• _WHAT YOU SHOULD DO_
What is wanted is an exact copy of the lines from the top of the listing through the line containing "C3: 22nF (+9V, GND) -> 22nF (GND, VRAW)".

• _PROVIDED MATERIAL_

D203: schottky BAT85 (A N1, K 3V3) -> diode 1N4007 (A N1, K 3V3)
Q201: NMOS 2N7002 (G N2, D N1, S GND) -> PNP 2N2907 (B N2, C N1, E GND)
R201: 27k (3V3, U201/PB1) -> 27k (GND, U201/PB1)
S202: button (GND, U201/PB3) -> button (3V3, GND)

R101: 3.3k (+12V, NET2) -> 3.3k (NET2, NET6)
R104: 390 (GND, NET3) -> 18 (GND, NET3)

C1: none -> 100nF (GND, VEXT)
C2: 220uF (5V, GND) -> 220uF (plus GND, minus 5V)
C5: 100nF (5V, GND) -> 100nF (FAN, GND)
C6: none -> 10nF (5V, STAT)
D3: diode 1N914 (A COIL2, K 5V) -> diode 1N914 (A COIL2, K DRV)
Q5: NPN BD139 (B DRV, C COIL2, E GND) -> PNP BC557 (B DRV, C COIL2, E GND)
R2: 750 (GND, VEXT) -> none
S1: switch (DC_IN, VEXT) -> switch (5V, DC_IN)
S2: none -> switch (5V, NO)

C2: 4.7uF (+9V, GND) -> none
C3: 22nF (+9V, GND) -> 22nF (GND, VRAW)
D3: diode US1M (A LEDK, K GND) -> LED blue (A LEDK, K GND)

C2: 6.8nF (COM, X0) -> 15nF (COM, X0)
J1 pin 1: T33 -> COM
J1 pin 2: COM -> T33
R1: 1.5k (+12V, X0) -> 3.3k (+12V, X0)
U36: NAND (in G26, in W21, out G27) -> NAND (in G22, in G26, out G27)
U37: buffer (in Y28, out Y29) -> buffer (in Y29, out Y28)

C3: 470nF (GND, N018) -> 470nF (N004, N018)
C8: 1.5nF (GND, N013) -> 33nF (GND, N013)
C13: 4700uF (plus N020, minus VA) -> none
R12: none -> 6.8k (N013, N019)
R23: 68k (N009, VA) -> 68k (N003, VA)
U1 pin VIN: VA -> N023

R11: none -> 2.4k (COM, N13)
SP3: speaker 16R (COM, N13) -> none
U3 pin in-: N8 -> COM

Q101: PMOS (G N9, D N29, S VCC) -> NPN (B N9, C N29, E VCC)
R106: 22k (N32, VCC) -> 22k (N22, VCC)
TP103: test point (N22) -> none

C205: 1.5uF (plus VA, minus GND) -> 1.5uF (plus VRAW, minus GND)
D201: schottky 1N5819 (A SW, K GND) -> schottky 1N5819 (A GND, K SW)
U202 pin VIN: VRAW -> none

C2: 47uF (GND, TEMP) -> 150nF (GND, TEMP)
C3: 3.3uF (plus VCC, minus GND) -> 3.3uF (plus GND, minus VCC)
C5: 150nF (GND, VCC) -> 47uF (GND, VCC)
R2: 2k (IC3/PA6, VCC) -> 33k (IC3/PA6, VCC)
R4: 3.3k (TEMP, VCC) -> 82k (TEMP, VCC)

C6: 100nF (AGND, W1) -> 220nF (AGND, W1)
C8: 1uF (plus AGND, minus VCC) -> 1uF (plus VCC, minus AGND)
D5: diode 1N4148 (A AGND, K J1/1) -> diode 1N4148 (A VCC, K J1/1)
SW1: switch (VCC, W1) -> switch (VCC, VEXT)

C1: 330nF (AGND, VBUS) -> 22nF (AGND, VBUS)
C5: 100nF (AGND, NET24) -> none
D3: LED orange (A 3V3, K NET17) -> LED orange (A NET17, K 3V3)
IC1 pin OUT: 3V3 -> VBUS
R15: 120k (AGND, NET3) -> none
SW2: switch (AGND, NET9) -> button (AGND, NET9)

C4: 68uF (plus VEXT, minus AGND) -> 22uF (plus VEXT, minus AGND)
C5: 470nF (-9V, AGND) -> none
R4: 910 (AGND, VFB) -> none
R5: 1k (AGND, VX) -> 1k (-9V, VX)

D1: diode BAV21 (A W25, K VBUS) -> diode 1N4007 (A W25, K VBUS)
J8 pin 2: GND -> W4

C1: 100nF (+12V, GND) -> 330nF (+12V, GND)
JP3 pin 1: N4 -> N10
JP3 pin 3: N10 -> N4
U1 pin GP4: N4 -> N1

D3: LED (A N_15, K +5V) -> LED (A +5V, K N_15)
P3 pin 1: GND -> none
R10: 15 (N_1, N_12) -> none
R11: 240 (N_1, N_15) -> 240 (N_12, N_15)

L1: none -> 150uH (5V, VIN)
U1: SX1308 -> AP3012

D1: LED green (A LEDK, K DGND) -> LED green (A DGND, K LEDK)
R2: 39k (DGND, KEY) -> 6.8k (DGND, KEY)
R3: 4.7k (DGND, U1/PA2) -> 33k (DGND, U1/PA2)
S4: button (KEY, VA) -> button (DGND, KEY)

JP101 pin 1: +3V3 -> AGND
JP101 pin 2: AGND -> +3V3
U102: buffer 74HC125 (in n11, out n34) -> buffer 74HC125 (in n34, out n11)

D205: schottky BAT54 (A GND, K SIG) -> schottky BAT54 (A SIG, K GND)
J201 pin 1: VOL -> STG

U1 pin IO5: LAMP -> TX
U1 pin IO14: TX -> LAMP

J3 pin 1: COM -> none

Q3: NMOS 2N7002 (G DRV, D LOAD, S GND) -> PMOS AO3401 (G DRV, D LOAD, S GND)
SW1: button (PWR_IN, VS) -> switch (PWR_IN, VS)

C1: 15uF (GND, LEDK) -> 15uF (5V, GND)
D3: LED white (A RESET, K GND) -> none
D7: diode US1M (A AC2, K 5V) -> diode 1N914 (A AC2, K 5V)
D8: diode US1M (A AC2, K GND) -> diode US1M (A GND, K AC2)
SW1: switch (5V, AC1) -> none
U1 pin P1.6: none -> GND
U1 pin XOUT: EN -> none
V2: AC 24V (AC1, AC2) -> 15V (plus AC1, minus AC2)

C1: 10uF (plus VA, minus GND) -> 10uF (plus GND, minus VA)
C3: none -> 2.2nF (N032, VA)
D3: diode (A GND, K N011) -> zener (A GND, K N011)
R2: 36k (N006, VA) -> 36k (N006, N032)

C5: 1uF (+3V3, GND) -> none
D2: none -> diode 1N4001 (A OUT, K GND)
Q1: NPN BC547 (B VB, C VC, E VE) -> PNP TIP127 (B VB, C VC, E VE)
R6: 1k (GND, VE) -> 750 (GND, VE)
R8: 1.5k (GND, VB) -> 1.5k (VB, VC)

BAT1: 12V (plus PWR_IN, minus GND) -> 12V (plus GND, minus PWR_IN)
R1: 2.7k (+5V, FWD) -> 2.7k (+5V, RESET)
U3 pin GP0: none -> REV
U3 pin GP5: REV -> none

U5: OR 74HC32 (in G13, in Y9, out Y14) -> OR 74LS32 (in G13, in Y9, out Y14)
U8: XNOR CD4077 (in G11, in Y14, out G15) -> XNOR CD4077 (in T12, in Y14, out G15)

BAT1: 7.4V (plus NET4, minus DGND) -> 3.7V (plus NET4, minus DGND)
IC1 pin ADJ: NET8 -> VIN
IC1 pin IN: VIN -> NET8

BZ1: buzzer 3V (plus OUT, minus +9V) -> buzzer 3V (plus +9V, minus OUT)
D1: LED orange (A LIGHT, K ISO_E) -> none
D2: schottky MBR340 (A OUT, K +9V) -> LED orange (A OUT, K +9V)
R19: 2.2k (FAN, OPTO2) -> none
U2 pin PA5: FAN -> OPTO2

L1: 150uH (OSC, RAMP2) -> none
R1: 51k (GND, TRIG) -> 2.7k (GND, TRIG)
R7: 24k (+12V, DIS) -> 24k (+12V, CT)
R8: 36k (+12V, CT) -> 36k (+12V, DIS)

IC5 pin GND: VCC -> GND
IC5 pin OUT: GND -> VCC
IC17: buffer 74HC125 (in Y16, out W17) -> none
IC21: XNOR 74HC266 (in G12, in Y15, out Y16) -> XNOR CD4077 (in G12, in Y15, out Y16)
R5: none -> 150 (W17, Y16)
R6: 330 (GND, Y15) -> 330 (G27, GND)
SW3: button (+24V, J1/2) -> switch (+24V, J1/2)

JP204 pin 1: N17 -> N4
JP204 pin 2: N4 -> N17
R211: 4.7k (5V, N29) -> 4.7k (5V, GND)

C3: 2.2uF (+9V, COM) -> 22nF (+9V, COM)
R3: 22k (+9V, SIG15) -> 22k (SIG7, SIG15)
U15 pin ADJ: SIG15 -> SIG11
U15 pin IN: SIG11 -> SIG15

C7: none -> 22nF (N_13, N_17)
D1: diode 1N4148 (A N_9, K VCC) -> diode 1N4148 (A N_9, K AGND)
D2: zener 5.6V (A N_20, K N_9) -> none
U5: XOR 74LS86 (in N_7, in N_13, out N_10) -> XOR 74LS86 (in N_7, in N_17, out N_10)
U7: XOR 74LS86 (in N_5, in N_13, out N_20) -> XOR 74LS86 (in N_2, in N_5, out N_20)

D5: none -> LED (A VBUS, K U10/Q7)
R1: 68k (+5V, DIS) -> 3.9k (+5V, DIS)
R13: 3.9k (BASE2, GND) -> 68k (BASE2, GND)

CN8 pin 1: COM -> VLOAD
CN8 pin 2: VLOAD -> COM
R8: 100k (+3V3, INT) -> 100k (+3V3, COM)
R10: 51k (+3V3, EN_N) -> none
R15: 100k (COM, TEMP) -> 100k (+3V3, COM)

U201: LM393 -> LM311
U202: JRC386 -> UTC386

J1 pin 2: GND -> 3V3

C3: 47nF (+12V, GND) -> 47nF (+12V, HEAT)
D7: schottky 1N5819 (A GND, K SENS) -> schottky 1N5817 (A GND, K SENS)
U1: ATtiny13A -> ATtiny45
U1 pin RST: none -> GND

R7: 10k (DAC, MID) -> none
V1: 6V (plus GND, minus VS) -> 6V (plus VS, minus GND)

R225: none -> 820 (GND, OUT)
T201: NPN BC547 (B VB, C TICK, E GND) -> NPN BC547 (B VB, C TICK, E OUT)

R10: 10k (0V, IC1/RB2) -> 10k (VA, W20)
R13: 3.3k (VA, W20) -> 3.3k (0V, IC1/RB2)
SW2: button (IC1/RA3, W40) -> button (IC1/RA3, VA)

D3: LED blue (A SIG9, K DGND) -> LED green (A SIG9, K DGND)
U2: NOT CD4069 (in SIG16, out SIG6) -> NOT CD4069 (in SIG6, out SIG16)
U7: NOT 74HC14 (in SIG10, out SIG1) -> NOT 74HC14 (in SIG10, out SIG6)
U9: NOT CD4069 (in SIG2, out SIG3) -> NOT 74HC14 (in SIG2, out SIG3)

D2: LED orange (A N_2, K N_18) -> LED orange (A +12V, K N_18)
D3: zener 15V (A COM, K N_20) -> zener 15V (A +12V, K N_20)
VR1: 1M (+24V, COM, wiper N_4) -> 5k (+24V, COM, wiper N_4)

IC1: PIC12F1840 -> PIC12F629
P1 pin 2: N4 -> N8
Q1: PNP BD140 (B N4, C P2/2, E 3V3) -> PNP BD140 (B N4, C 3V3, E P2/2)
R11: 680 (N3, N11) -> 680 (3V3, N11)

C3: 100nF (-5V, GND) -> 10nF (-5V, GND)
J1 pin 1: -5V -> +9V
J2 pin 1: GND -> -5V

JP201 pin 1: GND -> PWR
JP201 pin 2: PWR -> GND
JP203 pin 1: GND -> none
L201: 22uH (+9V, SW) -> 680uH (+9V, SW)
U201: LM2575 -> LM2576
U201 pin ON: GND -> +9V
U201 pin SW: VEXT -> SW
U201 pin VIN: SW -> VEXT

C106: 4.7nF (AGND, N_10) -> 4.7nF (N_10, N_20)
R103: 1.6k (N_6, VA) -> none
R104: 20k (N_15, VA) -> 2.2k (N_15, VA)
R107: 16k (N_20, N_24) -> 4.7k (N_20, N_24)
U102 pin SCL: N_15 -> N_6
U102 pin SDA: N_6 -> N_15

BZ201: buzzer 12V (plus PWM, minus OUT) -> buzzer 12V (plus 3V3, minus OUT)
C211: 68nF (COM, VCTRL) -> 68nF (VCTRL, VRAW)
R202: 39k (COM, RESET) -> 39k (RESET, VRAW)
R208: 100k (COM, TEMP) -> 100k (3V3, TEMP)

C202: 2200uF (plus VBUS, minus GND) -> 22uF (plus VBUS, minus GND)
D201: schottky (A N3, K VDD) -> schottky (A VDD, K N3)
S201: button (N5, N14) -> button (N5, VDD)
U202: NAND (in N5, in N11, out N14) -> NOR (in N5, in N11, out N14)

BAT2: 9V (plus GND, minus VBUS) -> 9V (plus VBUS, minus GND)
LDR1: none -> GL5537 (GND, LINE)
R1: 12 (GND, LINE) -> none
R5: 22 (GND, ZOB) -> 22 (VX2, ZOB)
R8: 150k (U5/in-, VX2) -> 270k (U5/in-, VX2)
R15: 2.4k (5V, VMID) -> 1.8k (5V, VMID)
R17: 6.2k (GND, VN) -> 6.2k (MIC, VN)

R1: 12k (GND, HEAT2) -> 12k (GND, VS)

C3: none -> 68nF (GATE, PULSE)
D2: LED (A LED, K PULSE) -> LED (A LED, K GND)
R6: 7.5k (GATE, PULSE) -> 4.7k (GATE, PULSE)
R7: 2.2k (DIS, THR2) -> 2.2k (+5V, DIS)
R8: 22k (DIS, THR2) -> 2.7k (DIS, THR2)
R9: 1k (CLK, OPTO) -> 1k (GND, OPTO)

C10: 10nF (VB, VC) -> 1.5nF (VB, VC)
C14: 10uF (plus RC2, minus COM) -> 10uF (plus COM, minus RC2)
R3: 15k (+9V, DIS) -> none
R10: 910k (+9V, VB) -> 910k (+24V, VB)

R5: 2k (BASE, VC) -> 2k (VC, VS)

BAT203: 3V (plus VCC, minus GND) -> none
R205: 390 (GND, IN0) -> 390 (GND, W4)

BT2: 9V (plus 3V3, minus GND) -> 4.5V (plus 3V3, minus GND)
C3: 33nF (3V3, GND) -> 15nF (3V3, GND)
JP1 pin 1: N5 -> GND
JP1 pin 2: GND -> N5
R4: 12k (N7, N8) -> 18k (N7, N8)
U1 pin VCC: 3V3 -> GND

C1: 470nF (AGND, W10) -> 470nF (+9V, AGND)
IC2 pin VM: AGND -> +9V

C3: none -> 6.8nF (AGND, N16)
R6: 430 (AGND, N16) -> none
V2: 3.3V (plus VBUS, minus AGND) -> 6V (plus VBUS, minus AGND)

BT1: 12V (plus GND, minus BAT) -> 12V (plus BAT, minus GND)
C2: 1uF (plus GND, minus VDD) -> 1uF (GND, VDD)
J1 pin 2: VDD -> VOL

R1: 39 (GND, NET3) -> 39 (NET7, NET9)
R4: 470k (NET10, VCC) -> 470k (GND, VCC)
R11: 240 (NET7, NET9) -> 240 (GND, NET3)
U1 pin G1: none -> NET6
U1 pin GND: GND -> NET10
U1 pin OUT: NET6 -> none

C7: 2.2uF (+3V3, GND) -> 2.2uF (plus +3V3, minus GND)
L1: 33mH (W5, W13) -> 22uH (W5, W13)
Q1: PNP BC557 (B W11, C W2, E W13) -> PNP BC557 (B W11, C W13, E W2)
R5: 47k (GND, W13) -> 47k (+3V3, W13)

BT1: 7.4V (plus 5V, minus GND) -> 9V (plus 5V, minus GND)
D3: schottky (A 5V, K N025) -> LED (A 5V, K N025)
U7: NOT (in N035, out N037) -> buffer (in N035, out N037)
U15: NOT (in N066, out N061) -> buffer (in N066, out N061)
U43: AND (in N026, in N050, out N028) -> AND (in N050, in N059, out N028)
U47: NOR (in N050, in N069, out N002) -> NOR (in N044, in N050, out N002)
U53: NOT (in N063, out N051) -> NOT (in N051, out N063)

• _TASK RESPONSE_
D203: schottky BAT85 (A N1, K 3V3) -> diode 1N4007 (A N1, K 3V3)
Q201: NMOS 2N7002 (G N2, D N1, S GND) -> PNP 2N2907 (B N2, C N1, E GND)
R201: 27k (3V3, U201/PB1) -> 27k (GND, U201/PB1)
S202: button (GND, U201/PB3) -> button (3V3, GND)

R101: 3.3k (+12V, NET2) -> 3.3k (NET2, NET6)
R104: 390 (GND, NET3) -> 18 (GND, NET3)

C1: none -> 100nF (GND, VEXT)
C2: 220uF (5V, GND) -> 220uF (plus GND, minus 5V)
C5: 100nF (5V, GND) -> 100nF (FAN, GND)
C6: none -> 10nF (5V, STAT)
D3: diode 1N914 (A COIL2, K 5V) -> diode 1N914 (A COIL2, K DRV)
Q5: NPN BD139 (B DRV, C COIL2, E GND) -> PNP BC557 (B DRV, C COIL2, E GND)
R2: 750 (GND, VEXT) -> none
S1: switch (DC_IN, VEXT) -> switch (5V, DC_IN)
S2: none -> switch (5V, NO)

C2: 4.7uF (+9V, GND) -> none
C3: 22nF (+9V, GND) -> 22nF (GND, VRAW)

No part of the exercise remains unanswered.